Instructions to follow >>
Reproduce the listing in full, exactly as written, but without images.

-- Information provided follows --

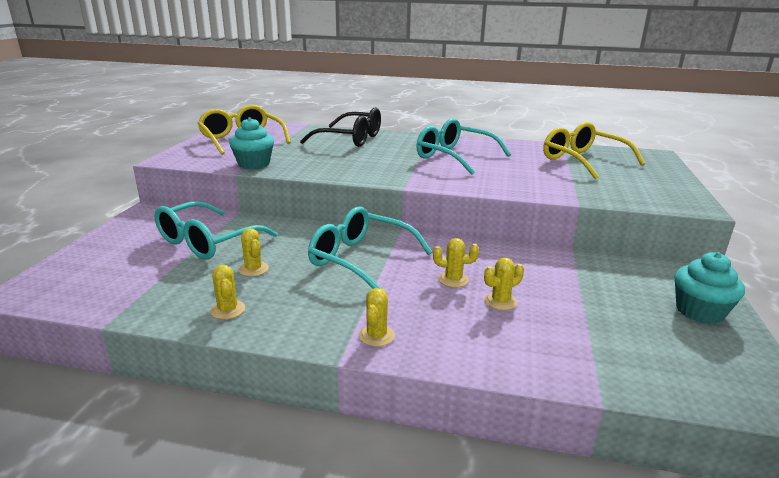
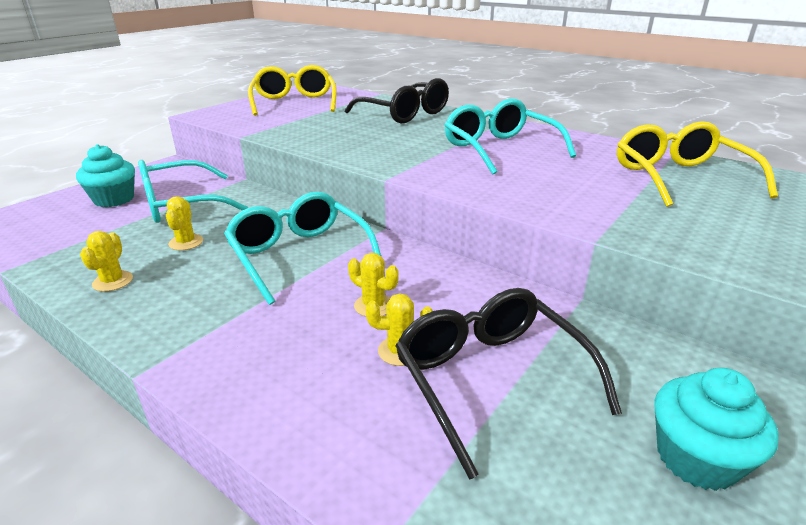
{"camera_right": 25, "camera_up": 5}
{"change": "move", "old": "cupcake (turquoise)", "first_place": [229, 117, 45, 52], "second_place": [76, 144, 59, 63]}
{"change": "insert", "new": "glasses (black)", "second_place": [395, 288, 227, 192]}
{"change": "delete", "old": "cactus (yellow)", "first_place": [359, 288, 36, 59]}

-- Information provided concluded --

Output for this task >>
{"camera_right": 25, "camera_up": 5}
{"change": "move", "old": "cupcake (turquoise)", "first_place": [229, 117, 45, 52], "second_place": [76, 144, 59, 63]}
{"change": "insert", "new": "glasses (black)", "second_place": [395, 288, 227, 192]}
{"change": "delete", "old": "cactus (yellow)", "first_place": [359, 288, 36, 59]}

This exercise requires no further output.